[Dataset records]
**********

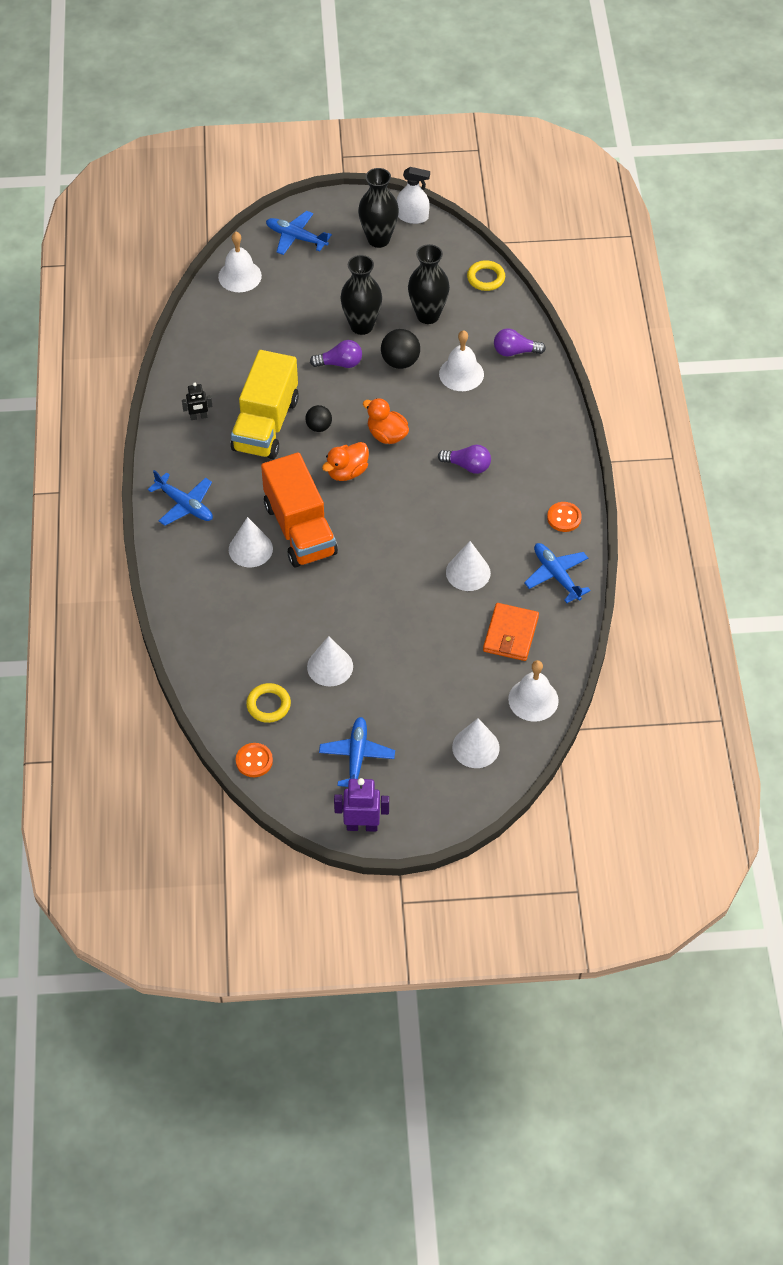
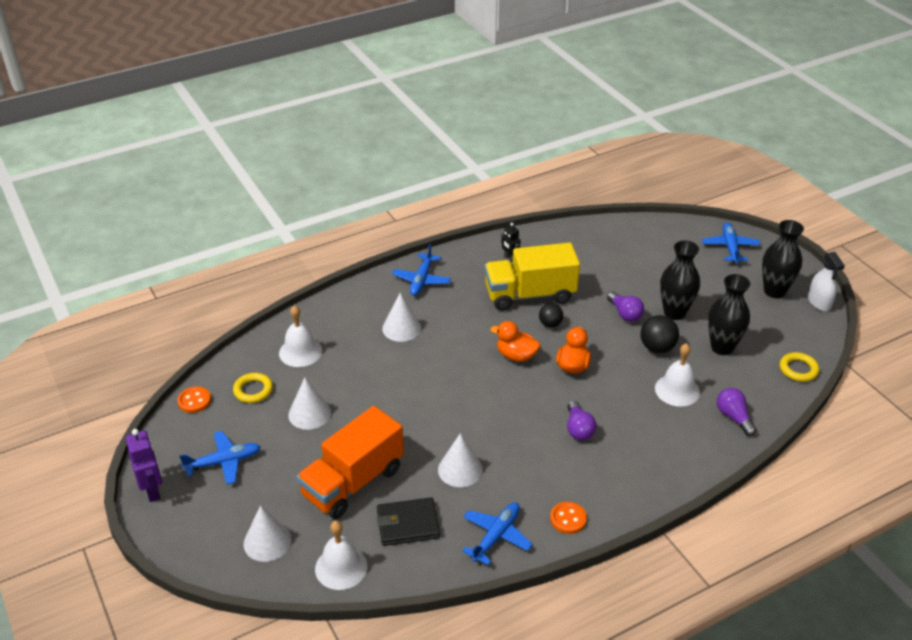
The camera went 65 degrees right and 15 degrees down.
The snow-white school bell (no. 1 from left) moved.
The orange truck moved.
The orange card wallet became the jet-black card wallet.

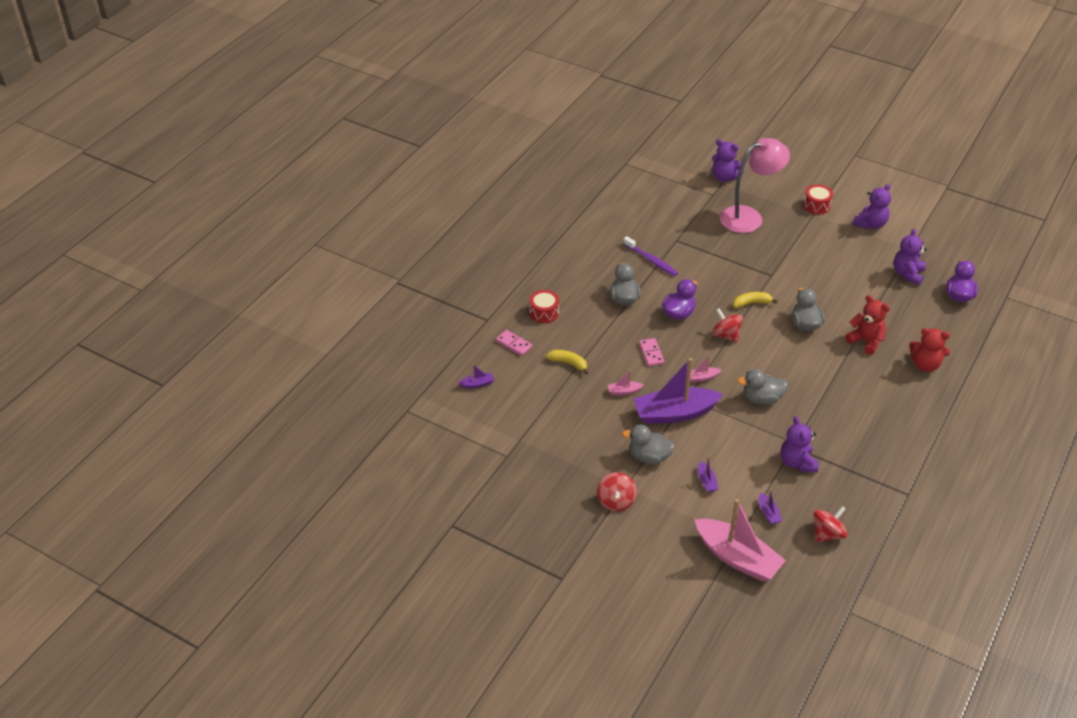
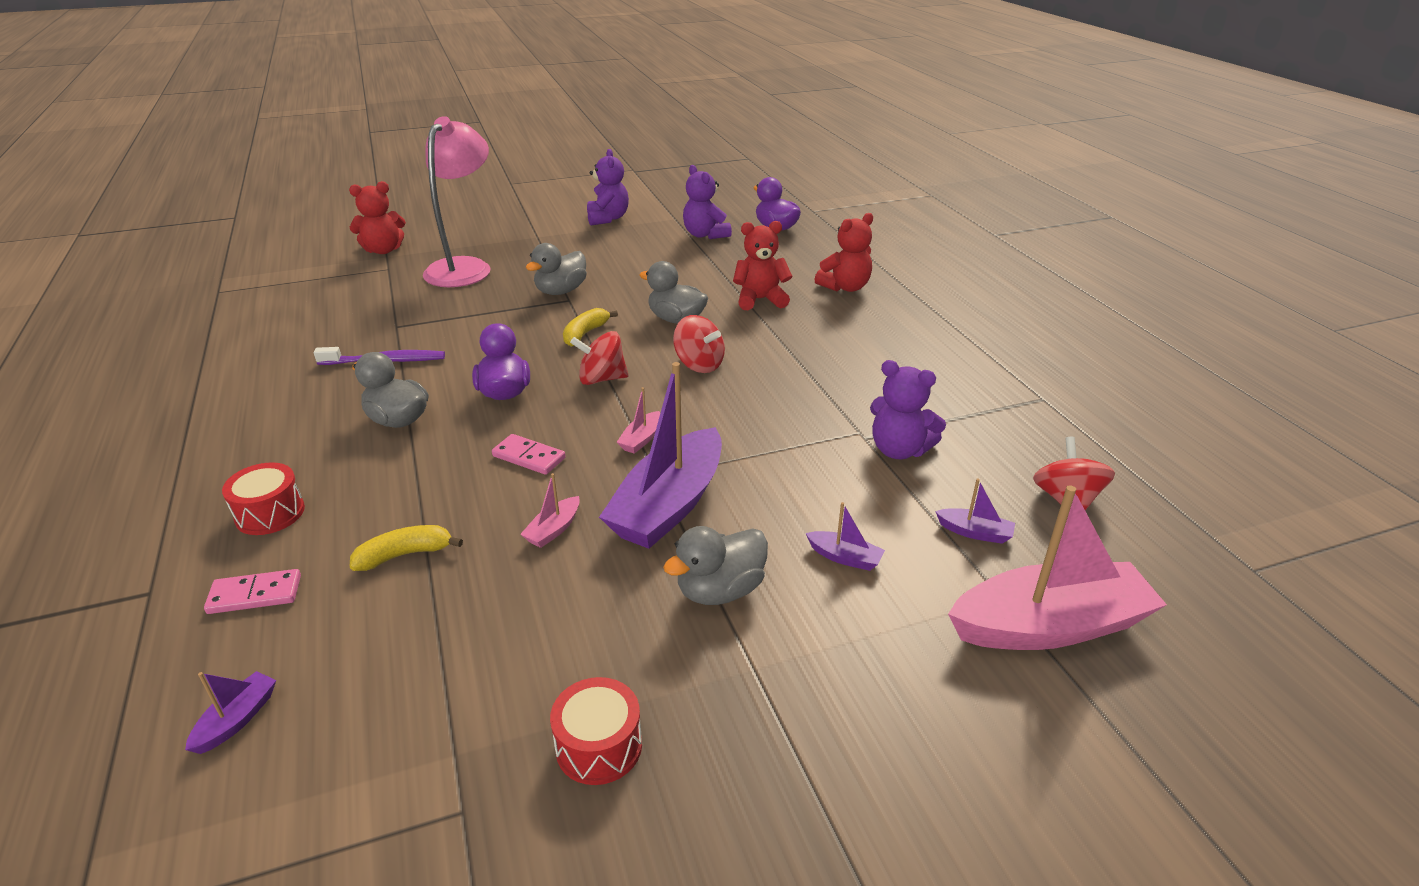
The camera went 50 degrees left and 10 degrees down.
The scarlet toy top (no. 1 from left in the first image) moved.
The ash-grey duck (no. 3 from left in the first image) moved.
The scarlet drum (no. 2 from left) moved.
The violet teddy (no. 1 from left) became the scarlet teddy (no. 1 from left).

**********

» Your instructions
Could the entries above be copied out exactly, with no pictures included?

» Solution to this exercise
The camera went 65 degrees right and 15 degrees down.
The snow-white school bell (no. 1 from left) moved.
The orange truck moved.
The orange card wallet became the jet-black card wallet.

The camera went 50 degrees left and 10 degrees down.
The scarlet toy top (no. 1 from left in the first image) moved.
The ash-grey duck (no. 3 from left in the first image) moved.
The scarlet drum (no. 2 from left) moved.
The violet teddy (no. 1 from left) became the scarlet teddy (no. 1 from left).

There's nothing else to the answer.